** Data to examine **
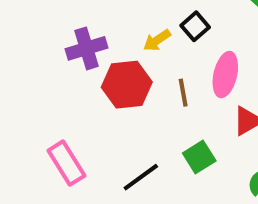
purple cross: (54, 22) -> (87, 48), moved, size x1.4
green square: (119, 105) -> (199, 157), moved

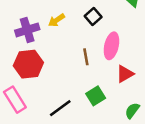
yellow arrow: (157, 40) -> (57, 20), moved
red hexagon: (127, 85) -> (28, 64), moved

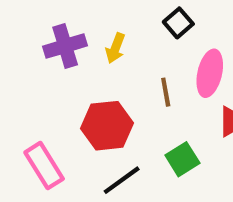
yellow arrow: (57, 20) -> (115, 48), moved, turned -35
red hexagon: (28, 64) -> (107, 126), moved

** Your task **
Return the complete material exactly as it appears, without images.

** Result **
purple cross: (54, 22) -> (87, 48), moved, size x1.4
green square: (119, 105) -> (199, 157), moved

yellow arrow: (157, 40) -> (57, 20), moved
red hexagon: (127, 85) -> (28, 64), moved

yellow arrow: (57, 20) -> (115, 48), moved, turned -35
red hexagon: (28, 64) -> (107, 126), moved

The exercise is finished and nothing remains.